* **Provided records**:
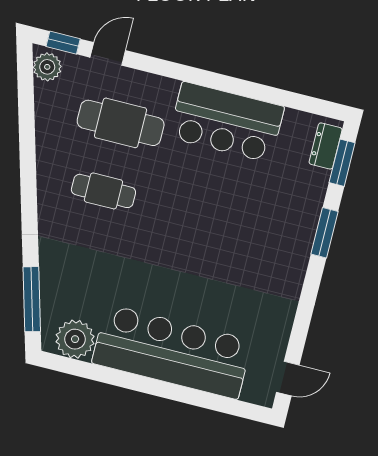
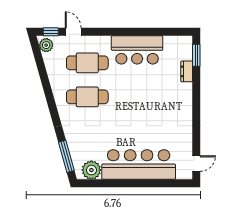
door: (108, 54) -> (73, 32), hinge flipped
dresser: (326, 146) -> (187, 71), moved
cafe table: (103, 191) -> (87, 97), width x1.37, depth x1.35
window: (324, 233) -> (196, 90), removed

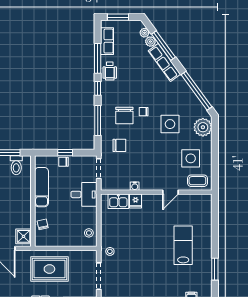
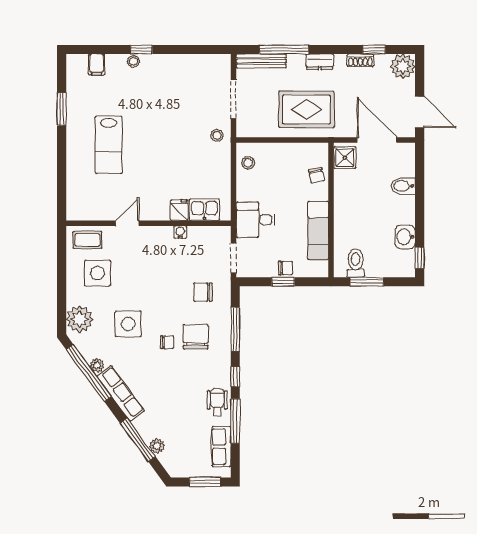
plant: (145, 33) -> (97, 365), moved
row of seats: (164, 62) -> (121, 393), moved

* **Directive**: With the images removed, write out all of the material above exactly.

* **Exercise response**:
door: (108, 54) -> (73, 32), hinge flipped
dresser: (326, 146) -> (187, 71), moved
cafe table: (103, 191) -> (87, 97), width x1.37, depth x1.35
window: (324, 233) -> (196, 90), removed

plant: (145, 33) -> (97, 365), moved
row of seats: (164, 62) -> (121, 393), moved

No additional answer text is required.